▸ Records provided:
^^^^^^^^

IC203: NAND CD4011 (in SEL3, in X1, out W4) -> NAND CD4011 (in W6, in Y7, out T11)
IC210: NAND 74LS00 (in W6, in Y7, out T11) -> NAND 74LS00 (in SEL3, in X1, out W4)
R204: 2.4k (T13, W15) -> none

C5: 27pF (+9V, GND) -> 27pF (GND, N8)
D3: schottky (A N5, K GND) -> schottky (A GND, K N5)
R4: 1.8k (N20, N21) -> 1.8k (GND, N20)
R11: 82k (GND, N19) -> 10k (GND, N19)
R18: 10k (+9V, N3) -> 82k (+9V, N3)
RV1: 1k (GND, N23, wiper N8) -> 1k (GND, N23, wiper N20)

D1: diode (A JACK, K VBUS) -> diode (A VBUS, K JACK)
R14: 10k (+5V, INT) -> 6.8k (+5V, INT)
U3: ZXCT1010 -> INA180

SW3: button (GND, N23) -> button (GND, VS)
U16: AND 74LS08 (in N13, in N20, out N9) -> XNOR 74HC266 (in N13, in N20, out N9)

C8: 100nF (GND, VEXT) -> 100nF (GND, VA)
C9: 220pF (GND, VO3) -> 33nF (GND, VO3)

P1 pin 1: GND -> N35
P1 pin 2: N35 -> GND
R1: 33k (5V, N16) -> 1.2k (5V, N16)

^^^^^^^^

▸ What is needed: Restate the full data above, keeping each word intact.

▸ Answer to this exercise:
IC203: NAND CD4011 (in SEL3, in X1, out W4) -> NAND CD4011 (in W6, in Y7, out T11)
IC210: NAND 74LS00 (in W6, in Y7, out T11) -> NAND 74LS00 (in SEL3, in X1, out W4)
R204: 2.4k (T13, W15) -> none

C5: 27pF (+9V, GND) -> 27pF (GND, N8)
D3: schottky (A N5, K GND) -> schottky (A GND, K N5)
R4: 1.8k (N20, N21) -> 1.8k (GND, N20)
R11: 82k (GND, N19) -> 10k (GND, N19)
R18: 10k (+9V, N3) -> 82k (+9V, N3)
RV1: 1k (GND, N23, wiper N8) -> 1k (GND, N23, wiper N20)

D1: diode (A JACK, K VBUS) -> diode (A VBUS, K JACK)
R14: 10k (+5V, INT) -> 6.8k (+5V, INT)
U3: ZXCT1010 -> INA180

SW3: button (GND, N23) -> button (GND, VS)
U16: AND 74LS08 (in N13, in N20, out N9) -> XNOR 74HC266 (in N13, in N20, out N9)

C8: 100nF (GND, VEXT) -> 100nF (GND, VA)
C9: 220pF (GND, VO3) -> 33nF (GND, VO3)

P1 pin 1: GND -> N35
P1 pin 2: N35 -> GND
R1: 33k (5V, N16) -> 1.2k (5V, N16)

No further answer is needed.